[Object transformation records]
BEGIN
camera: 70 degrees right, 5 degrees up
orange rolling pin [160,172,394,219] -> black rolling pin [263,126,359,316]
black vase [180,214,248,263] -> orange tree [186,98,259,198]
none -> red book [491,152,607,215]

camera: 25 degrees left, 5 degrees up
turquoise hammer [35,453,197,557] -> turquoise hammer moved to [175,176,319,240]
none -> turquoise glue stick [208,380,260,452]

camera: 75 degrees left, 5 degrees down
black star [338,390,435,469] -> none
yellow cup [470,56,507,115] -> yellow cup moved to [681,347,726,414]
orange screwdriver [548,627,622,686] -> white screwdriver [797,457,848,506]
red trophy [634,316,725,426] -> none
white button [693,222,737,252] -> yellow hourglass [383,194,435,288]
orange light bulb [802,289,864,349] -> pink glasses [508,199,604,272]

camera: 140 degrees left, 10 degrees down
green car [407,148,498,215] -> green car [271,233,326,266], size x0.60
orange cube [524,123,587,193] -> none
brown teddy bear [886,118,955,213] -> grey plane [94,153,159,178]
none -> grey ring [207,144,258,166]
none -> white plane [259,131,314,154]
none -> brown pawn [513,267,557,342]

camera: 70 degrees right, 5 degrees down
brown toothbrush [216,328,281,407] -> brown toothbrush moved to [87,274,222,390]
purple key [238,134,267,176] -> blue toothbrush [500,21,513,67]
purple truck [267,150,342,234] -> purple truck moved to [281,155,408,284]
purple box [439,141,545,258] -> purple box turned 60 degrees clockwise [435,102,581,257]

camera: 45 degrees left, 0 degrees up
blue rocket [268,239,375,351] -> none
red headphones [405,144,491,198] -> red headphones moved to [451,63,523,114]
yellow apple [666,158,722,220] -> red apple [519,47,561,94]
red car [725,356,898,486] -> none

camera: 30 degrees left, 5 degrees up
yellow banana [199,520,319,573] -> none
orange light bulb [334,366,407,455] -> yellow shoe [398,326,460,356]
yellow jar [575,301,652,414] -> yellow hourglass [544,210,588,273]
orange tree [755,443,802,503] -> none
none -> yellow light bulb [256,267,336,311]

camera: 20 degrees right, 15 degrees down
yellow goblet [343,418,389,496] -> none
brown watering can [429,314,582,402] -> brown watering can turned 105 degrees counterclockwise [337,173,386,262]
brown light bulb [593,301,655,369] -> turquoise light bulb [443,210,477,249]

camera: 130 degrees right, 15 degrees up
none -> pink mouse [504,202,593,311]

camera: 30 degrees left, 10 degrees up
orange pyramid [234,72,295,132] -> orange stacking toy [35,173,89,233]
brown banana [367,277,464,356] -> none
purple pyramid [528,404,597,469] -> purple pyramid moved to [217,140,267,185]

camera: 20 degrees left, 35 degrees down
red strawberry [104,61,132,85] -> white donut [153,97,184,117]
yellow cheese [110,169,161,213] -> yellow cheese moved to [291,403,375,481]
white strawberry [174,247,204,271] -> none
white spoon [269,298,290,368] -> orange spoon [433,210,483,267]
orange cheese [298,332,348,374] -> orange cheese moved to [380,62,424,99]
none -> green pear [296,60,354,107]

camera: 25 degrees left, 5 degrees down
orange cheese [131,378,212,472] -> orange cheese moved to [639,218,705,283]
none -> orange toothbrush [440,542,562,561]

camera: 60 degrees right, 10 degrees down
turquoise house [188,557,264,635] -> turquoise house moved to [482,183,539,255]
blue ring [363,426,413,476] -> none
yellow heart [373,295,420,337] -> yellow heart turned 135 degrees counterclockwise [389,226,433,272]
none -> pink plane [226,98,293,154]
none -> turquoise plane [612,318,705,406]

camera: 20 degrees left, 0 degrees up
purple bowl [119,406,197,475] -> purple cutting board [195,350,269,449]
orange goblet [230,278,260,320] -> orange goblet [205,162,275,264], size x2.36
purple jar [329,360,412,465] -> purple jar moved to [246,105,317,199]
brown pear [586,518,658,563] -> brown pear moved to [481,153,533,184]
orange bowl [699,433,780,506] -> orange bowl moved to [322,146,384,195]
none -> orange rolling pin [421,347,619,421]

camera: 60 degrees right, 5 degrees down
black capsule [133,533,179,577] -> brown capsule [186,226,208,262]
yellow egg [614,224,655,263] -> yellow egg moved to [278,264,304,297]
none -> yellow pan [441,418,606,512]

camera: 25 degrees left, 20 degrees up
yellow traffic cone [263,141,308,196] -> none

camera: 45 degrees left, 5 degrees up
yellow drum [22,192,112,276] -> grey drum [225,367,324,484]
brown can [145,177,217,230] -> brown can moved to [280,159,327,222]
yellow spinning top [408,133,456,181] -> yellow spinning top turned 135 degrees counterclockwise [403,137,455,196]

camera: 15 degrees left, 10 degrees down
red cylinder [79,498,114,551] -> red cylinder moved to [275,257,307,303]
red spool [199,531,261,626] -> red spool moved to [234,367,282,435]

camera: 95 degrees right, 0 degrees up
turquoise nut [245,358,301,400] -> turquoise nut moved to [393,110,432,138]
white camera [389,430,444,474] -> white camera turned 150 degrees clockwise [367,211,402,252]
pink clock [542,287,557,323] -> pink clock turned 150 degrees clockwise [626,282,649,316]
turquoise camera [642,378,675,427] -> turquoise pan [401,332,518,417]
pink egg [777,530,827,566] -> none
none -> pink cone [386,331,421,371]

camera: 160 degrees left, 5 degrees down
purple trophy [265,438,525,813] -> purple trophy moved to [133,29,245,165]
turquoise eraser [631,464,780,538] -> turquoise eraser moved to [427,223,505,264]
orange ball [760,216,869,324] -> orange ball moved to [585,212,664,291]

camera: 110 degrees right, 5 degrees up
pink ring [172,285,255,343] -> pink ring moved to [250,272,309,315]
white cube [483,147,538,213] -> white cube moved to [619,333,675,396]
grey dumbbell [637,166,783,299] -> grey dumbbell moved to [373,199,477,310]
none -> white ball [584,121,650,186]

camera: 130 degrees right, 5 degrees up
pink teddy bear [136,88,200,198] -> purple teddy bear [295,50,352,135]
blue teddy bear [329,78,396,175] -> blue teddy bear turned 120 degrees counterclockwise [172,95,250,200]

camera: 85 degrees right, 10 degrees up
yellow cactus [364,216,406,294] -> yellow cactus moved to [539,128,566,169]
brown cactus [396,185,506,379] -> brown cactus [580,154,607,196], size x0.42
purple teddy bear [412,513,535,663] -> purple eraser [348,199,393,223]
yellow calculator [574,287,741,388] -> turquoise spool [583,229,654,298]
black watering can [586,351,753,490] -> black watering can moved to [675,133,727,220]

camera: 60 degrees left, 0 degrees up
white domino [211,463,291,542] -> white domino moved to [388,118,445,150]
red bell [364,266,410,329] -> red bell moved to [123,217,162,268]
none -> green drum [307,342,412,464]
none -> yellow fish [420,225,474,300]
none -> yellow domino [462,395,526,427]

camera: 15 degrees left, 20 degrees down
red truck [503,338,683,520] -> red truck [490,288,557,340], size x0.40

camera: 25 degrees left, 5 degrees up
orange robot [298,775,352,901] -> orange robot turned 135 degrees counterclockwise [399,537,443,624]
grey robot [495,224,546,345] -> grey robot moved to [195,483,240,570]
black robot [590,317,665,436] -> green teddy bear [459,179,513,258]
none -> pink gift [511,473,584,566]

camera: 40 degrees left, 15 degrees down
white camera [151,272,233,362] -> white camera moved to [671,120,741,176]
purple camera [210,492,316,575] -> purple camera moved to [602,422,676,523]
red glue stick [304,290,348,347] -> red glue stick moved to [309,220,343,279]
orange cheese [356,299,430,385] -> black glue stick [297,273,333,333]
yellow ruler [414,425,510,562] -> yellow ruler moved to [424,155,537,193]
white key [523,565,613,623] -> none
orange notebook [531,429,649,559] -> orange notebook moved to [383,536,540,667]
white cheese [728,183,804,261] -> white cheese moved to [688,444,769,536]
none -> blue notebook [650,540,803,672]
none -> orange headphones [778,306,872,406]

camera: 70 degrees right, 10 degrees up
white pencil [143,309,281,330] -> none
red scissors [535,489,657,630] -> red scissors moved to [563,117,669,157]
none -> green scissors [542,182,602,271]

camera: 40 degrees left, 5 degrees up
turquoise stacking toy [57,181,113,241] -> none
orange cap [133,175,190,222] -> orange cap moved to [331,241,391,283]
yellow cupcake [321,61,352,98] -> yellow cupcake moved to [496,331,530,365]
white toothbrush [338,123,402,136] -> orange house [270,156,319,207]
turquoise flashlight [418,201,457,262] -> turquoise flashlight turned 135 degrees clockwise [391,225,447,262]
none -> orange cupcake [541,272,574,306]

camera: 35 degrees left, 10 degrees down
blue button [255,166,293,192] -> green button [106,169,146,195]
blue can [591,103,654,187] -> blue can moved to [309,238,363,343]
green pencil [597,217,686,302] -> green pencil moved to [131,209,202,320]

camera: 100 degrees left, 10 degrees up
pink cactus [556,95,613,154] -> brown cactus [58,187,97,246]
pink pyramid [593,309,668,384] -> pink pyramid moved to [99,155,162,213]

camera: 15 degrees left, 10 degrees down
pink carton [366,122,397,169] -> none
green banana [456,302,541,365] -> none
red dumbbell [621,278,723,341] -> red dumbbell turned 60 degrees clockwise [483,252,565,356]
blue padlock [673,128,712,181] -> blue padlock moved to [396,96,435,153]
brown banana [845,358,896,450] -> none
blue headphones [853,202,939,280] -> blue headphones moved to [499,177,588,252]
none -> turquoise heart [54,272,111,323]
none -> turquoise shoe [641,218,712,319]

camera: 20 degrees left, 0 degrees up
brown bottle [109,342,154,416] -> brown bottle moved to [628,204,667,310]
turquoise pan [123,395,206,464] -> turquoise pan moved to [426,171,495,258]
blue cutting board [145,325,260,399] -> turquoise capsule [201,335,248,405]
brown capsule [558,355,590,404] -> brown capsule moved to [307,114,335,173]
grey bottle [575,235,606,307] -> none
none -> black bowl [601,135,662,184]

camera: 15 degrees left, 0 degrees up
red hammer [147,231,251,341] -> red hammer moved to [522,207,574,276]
END
▶ **Try it**
Return a word-for-word copy of the lines above from the one holding "none -> pink gift [511,473,584,566]" through the one holding "turquoise stacking toy", with both of them included and nothing besides.

▶ **Output for this task**
none -> pink gift [511,473,584,566]

camera: 40 degrees left, 15 degrees down
white camera [151,272,233,362] -> white camera moved to [671,120,741,176]
purple camera [210,492,316,575] -> purple camera moved to [602,422,676,523]
red glue stick [304,290,348,347] -> red glue stick moved to [309,220,343,279]
orange cheese [356,299,430,385] -> black glue stick [297,273,333,333]
yellow ruler [414,425,510,562] -> yellow ruler moved to [424,155,537,193]
white key [523,565,613,623] -> none
orange notebook [531,429,649,559] -> orange notebook moved to [383,536,540,667]
white cheese [728,183,804,261] -> white cheese moved to [688,444,769,536]
none -> blue notebook [650,540,803,672]
none -> orange headphones [778,306,872,406]

camera: 70 degrees right, 10 degrees up
white pencil [143,309,281,330] -> none
red scissors [535,489,657,630] -> red scissors moved to [563,117,669,157]
none -> green scissors [542,182,602,271]

camera: 40 degrees left, 5 degrees up
turquoise stacking toy [57,181,113,241] -> none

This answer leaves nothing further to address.